#### Work task
Each line from the one containing "(555, 113) = (98, 189): orange" through the last line of the material below is to be transcribed exactly, with nothing else included.

#### Material for this exercise

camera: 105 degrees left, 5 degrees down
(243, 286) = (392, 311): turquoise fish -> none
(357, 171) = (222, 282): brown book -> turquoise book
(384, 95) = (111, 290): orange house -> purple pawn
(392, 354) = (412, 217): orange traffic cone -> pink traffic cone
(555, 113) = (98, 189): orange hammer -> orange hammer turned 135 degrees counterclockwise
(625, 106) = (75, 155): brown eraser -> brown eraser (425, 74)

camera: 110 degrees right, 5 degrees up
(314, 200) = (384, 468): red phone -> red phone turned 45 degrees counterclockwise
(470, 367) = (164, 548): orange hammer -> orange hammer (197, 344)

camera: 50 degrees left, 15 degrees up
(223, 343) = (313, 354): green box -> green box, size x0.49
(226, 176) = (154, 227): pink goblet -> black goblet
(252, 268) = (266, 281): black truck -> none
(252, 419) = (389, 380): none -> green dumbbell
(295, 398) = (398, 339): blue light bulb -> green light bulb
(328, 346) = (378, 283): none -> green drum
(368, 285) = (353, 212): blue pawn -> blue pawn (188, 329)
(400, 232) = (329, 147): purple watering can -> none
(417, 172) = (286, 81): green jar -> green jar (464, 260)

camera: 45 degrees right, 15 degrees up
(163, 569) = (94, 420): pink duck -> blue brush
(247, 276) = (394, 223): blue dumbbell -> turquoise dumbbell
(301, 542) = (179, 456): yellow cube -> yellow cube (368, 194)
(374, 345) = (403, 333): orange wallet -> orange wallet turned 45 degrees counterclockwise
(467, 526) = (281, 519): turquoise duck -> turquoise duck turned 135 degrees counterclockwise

#### Answer box
(555, 113) = (98, 189): orange hammer -> orange hammer turned 135 degrees counterclockwise
(625, 106) = (75, 155): brown eraser -> brown eraser (425, 74)

camera: 110 degrees right, 5 degrees up
(314, 200) = (384, 468): red phone -> red phone turned 45 degrees counterclockwise
(470, 367) = (164, 548): orange hammer -> orange hammer (197, 344)

camera: 50 degrees left, 15 degrees up
(223, 343) = (313, 354): green box -> green box, size x0.49
(226, 176) = (154, 227): pink goblet -> black goblet
(252, 268) = (266, 281): black truck -> none
(252, 419) = (389, 380): none -> green dumbbell
(295, 398) = (398, 339): blue light bulb -> green light bulb
(328, 346) = (378, 283): none -> green drum
(368, 285) = (353, 212): blue pawn -> blue pawn (188, 329)
(400, 232) = (329, 147): purple watering can -> none
(417, 172) = (286, 81): green jar -> green jar (464, 260)

camera: 45 degrees right, 15 degrees up
(163, 569) = (94, 420): pink duck -> blue brush
(247, 276) = (394, 223): blue dumbbell -> turquoise dumbbell
(301, 542) = (179, 456): yellow cube -> yellow cube (368, 194)
(374, 345) = (403, 333): orange wallet -> orange wallet turned 45 degrees counterclockwise
(467, 526) = (281, 519): turquoise duck -> turquoise duck turned 135 degrees counterclockwise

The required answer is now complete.